TASK> Your answer must be an exact copy of the lines below, from the first through the one with "cyan star: (926, 1015)", with no pictures.

SOURCE DATA>
§
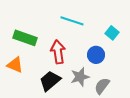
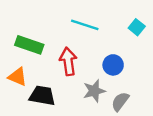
cyan square: (112, 33) -> (137, 27), moved
black trapezoid: (50, 81) -> (42, 96), moved, turned 50

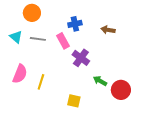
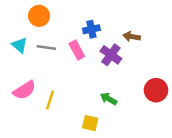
purple cross: (81, 58) -> (111, 55), moved
pink semicircle: (20, 74) -> (24, 90), turned 36
green arrow: (100, 81) -> (108, 99), moved
red circle: (121, 90) -> (156, 90), moved

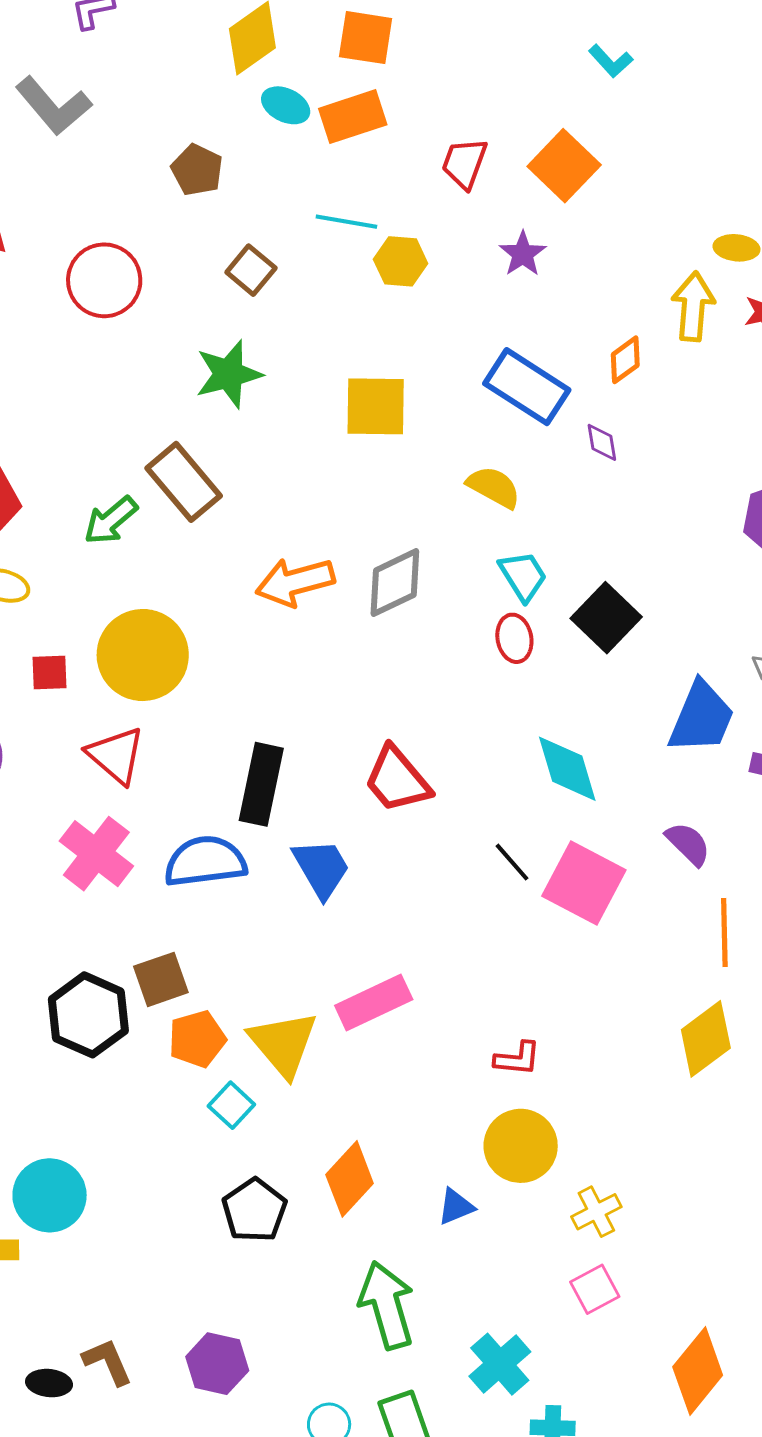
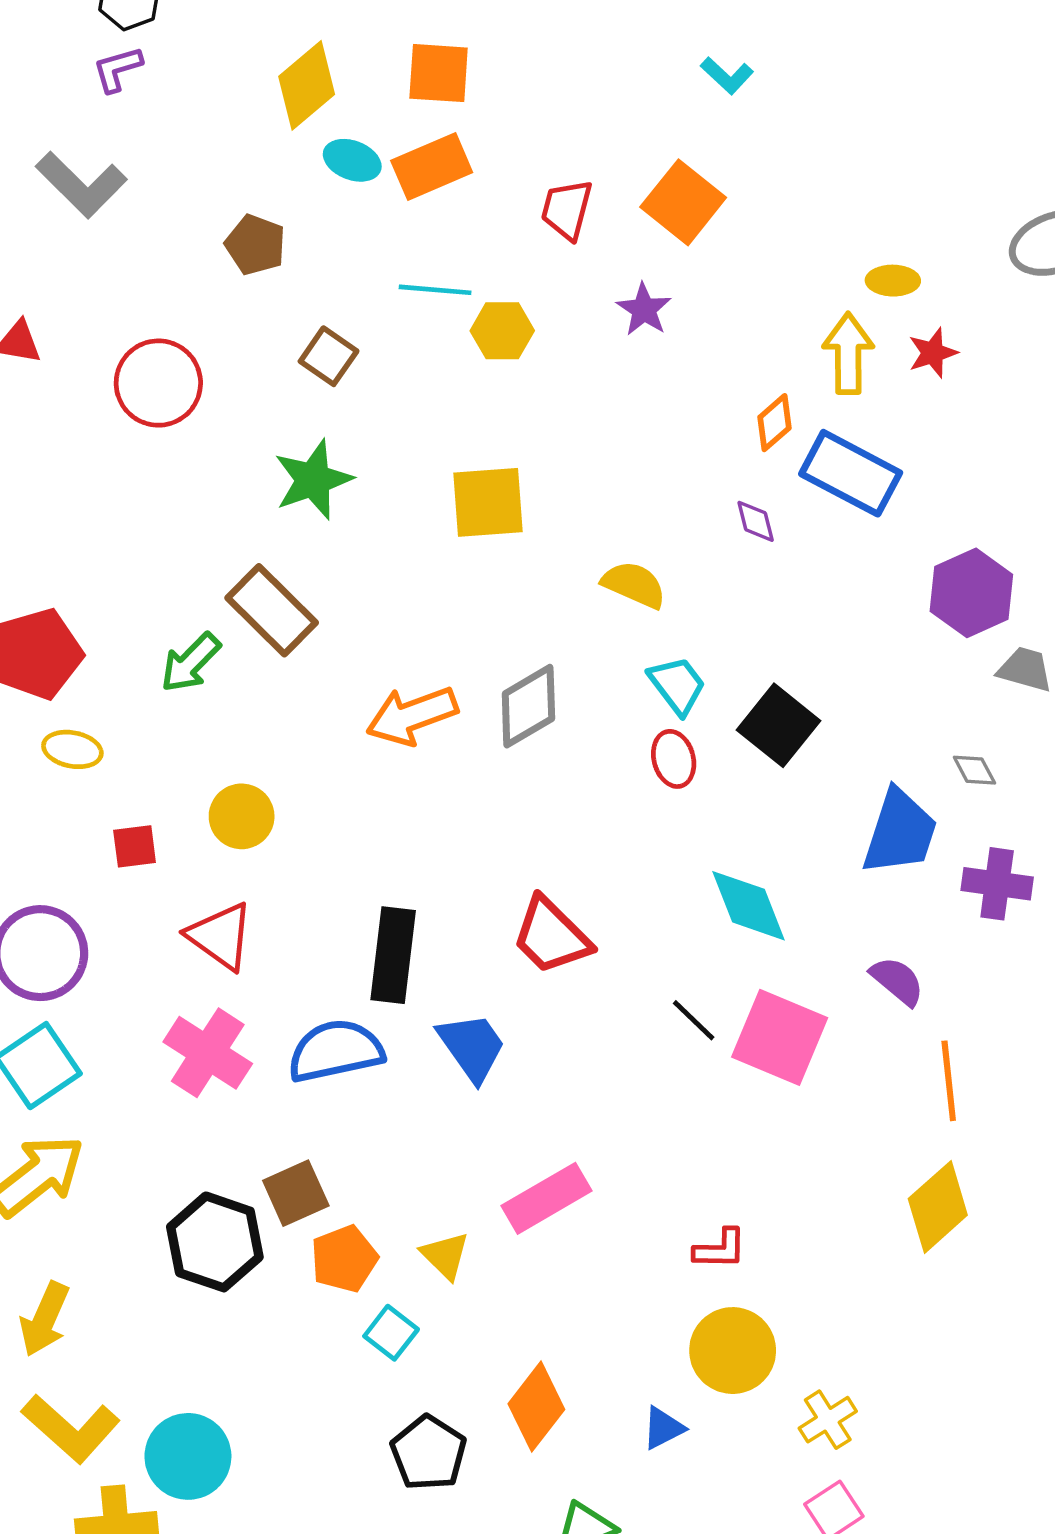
blue rectangle: (527, 387) -> (851, 473), moved
yellow circle: (143, 655) -> (242, 816), size x0.6
yellow triangle: (283, 1044) -> (445, 1256), size x0.6

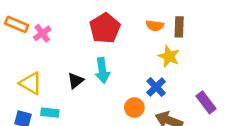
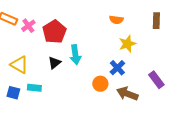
brown rectangle: (179, 27) -> (156, 21), moved
red pentagon: (105, 28) -> (54, 32), moved
yellow star: (169, 56) -> (127, 44), turned 30

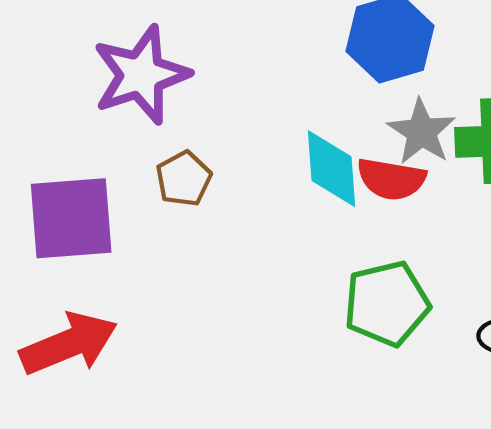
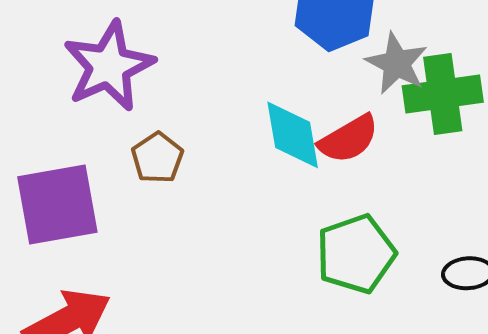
gray star: (421, 132) -> (397, 63), moved
red semicircle: (391, 179) -> (349, 139), turned -34

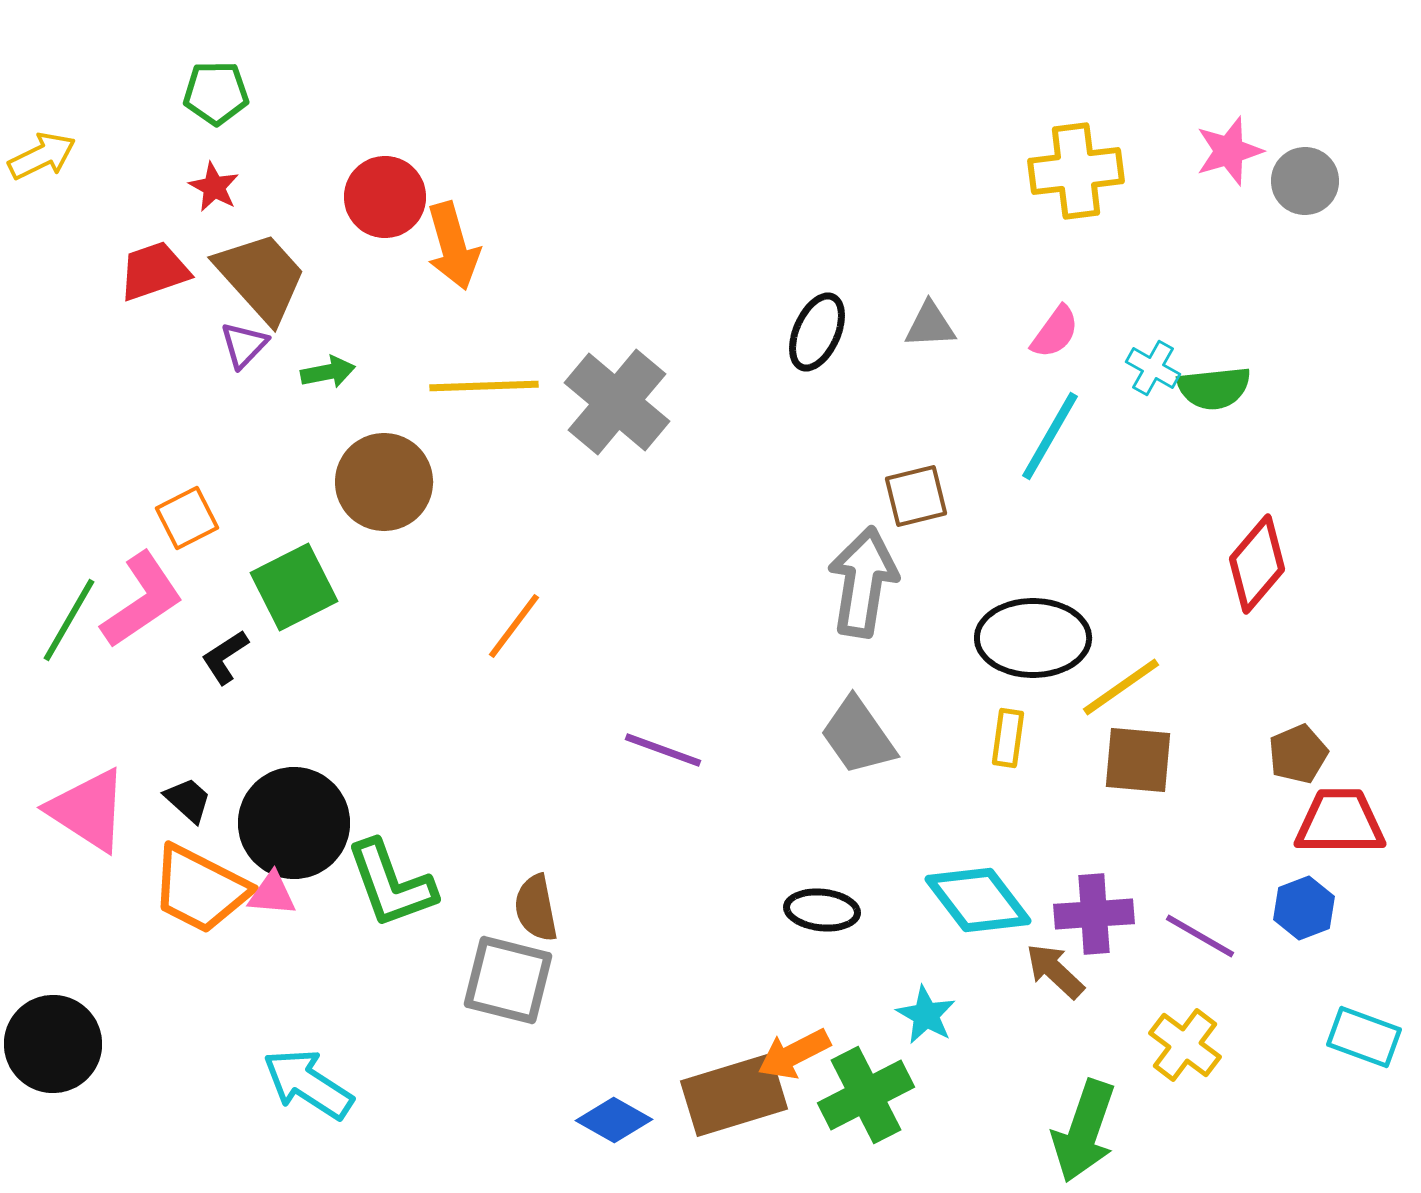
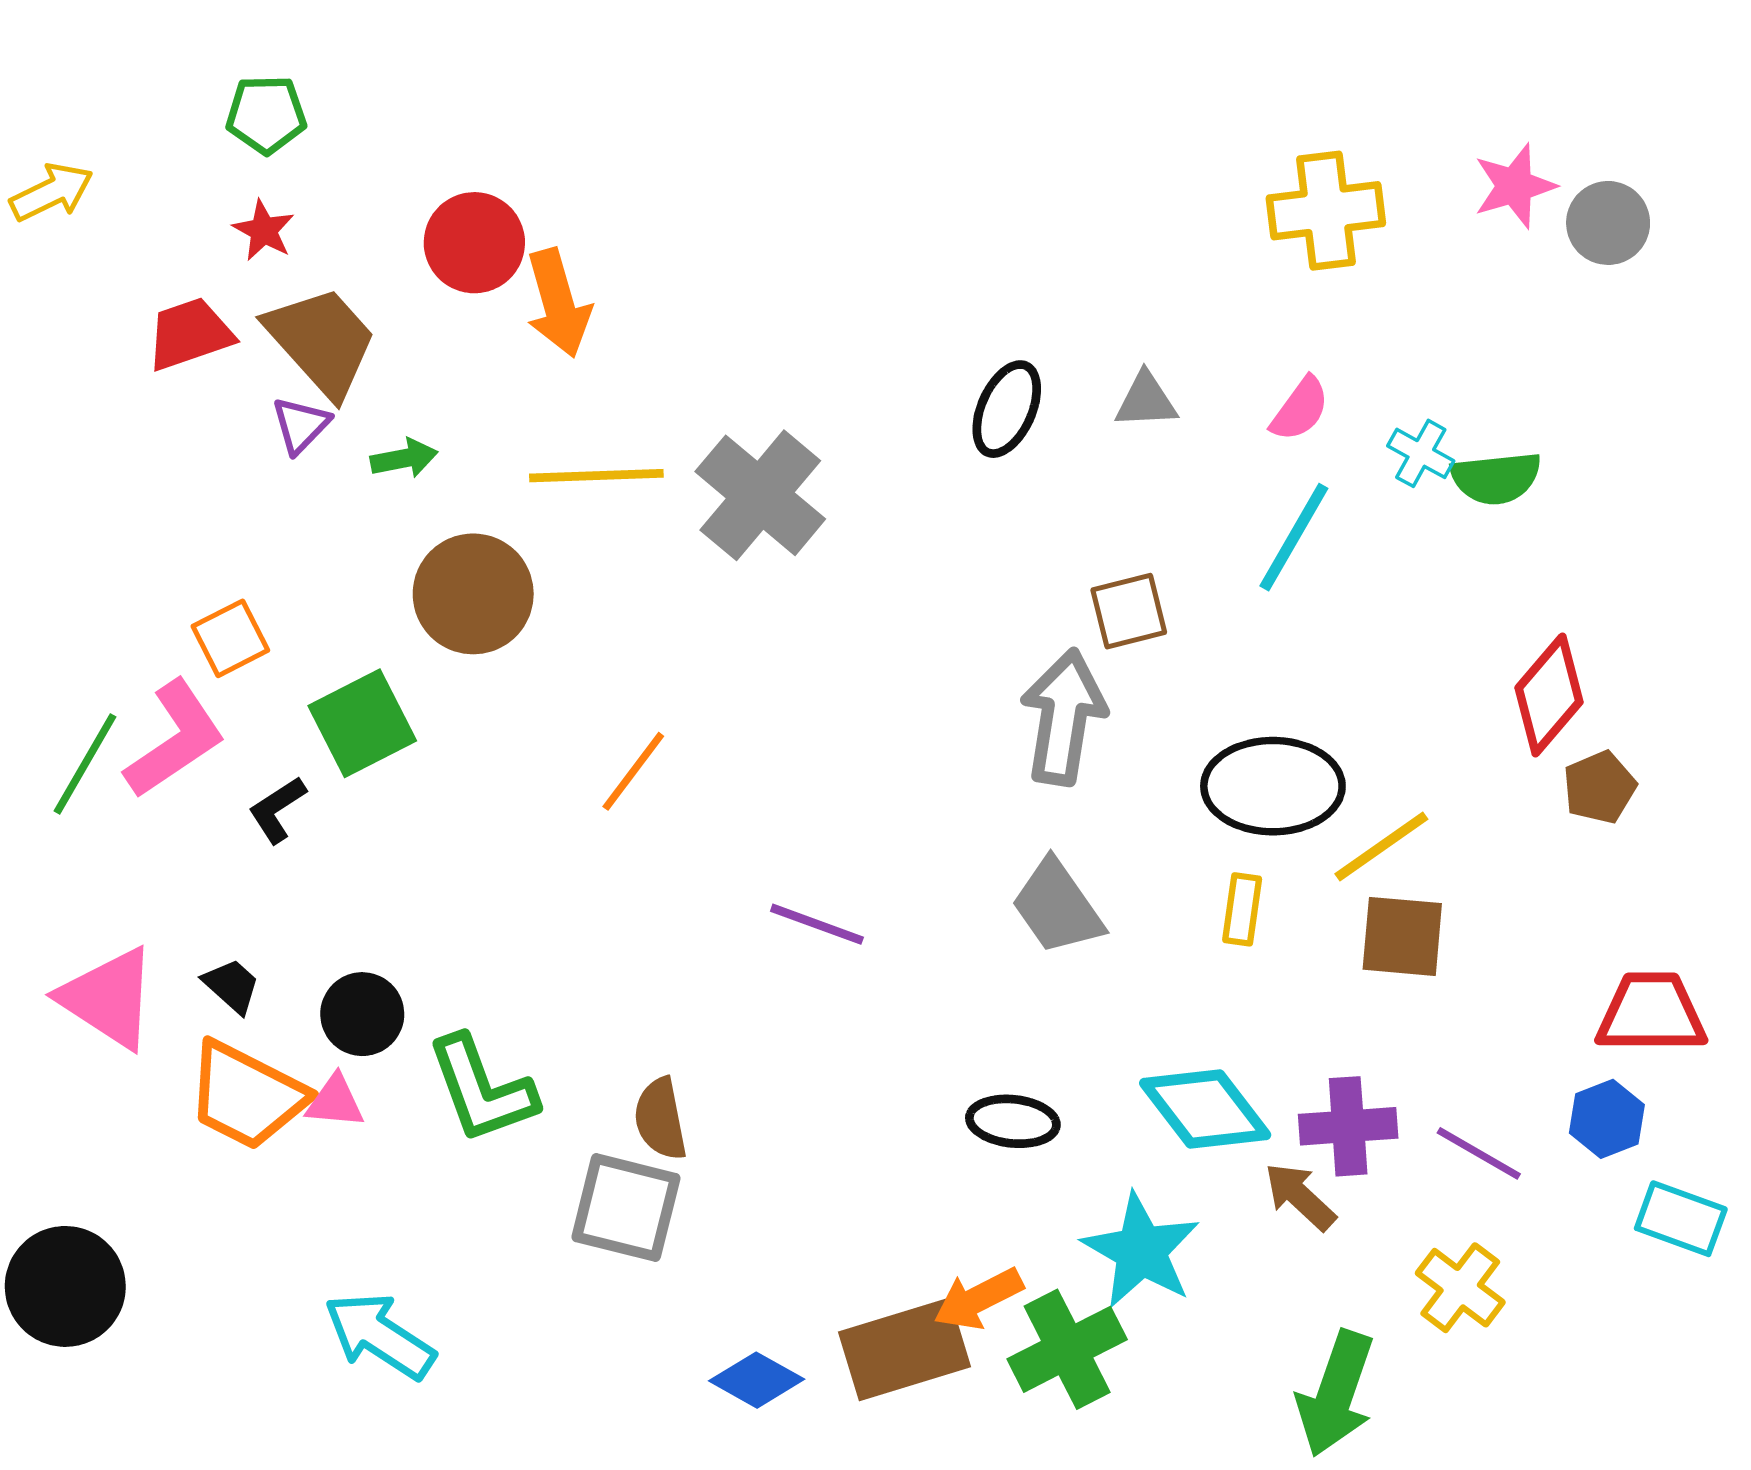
brown pentagon: (1298, 754) -> (1599, 787), moved
black circle: (294, 823) -> (362, 1014), size x0.6
cyan star: (926, 1015) -> (1141, 1251), size x1.6
cyan rectangle: (1364, 1037) -> (1681, 1219), moved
§
TASK ANSWER>
cyan square: (112, 33) -> (137, 27), moved
black trapezoid: (50, 81) -> (42, 96), moved, turned 50

purple cross: (81, 58) -> (111, 55), moved
pink semicircle: (20, 74) -> (24, 90), turned 36
green arrow: (100, 81) -> (108, 99), moved
red circle: (121, 90) -> (156, 90), moved

blue rectangle: (527, 387) -> (851, 473), moved
yellow circle: (143, 655) -> (242, 816), size x0.6
yellow triangle: (283, 1044) -> (445, 1256), size x0.6

brown rectangle: (179, 27) -> (156, 21), moved
red pentagon: (105, 28) -> (54, 32), moved
yellow star: (169, 56) -> (127, 44), turned 30

gray star: (421, 132) -> (397, 63), moved
red semicircle: (391, 179) -> (349, 139), turned -34

brown pentagon: (1298, 754) -> (1599, 787), moved
black circle: (294, 823) -> (362, 1014), size x0.6
cyan star: (926, 1015) -> (1141, 1251), size x1.6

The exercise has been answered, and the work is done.